**What the task asks:**
Lines holding the word "AGND" must be located in the listing below and copied.

**Source material:**
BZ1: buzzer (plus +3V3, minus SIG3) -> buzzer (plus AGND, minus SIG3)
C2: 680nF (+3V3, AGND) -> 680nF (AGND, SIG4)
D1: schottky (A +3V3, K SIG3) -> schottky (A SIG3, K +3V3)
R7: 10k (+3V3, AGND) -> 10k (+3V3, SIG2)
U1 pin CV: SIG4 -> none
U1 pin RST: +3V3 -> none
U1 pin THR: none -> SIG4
* * *
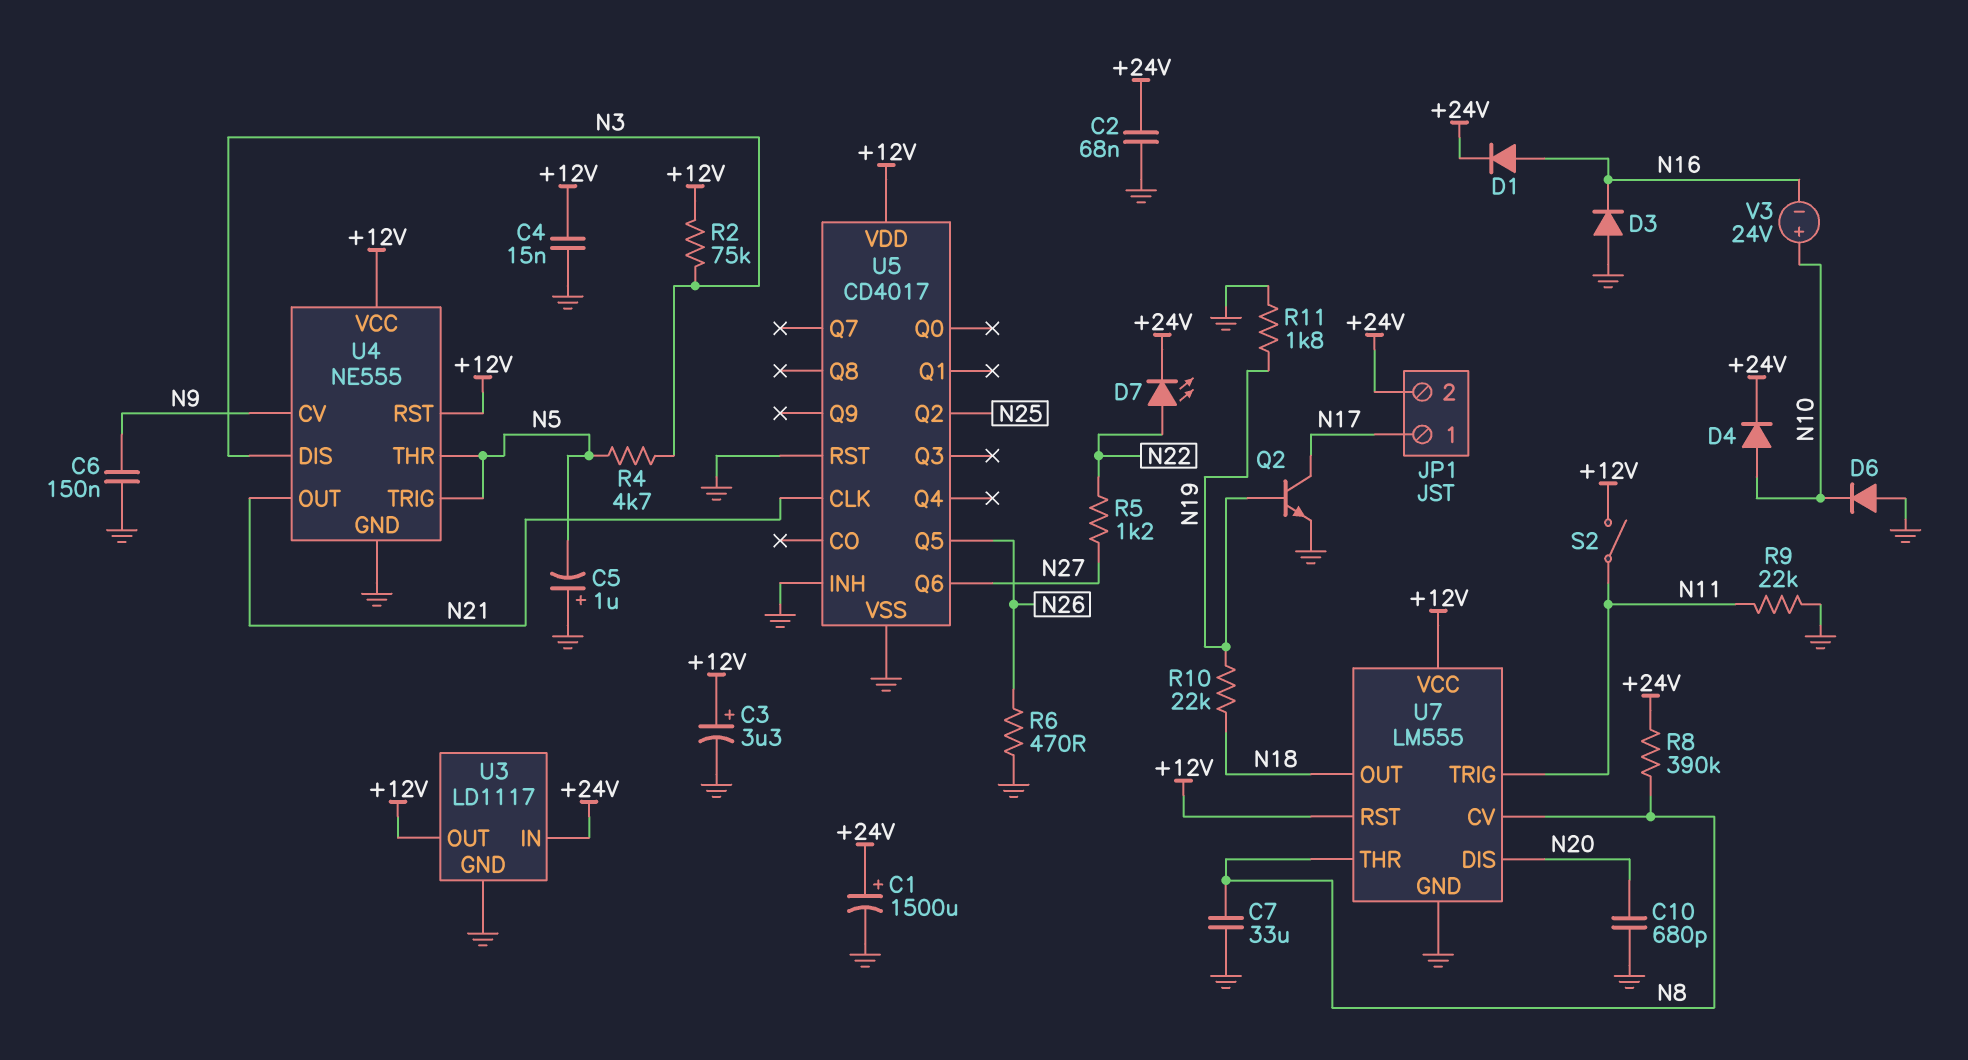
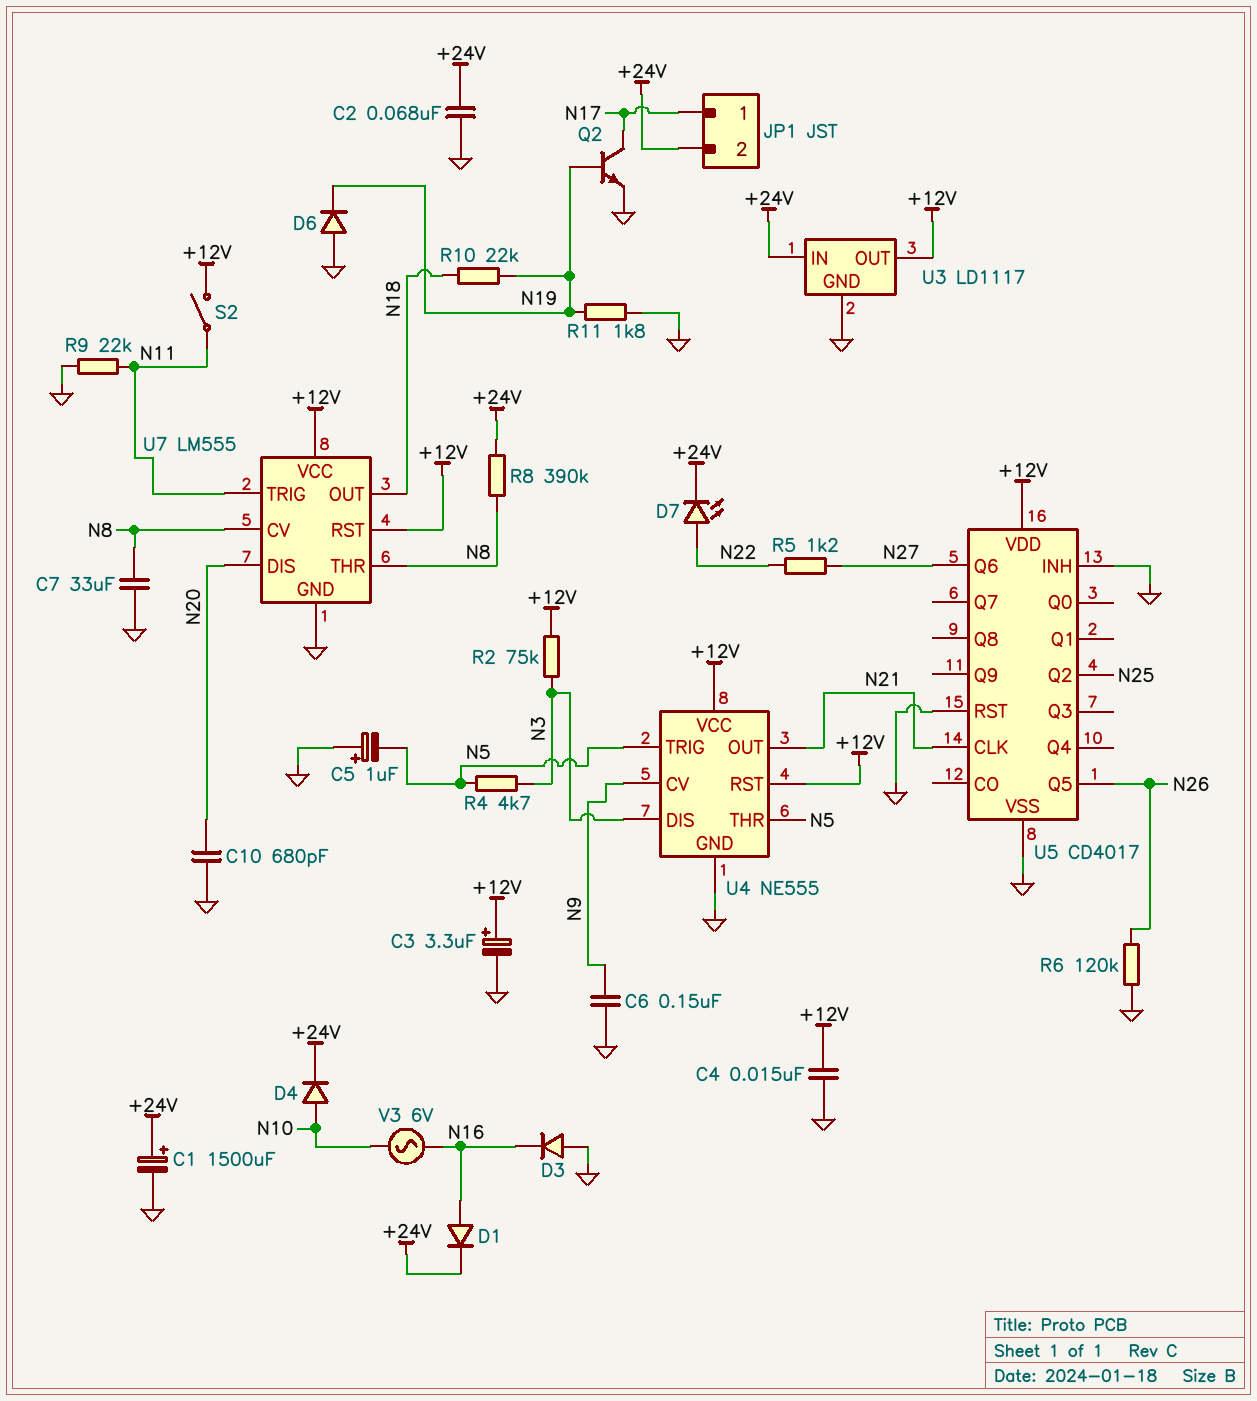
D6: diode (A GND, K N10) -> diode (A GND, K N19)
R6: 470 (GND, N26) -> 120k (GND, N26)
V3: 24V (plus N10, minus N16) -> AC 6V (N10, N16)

**Reply to the task:**
BZ1: buzzer (plus +3V3, minus SIG3) -> buzzer (plus AGND, minus SIG3)
C2: 680nF (+3V3, AGND) -> 680nF (AGND, SIG4)
R7: 10k (+3V3, AGND) -> 10k (+3V3, SIG2)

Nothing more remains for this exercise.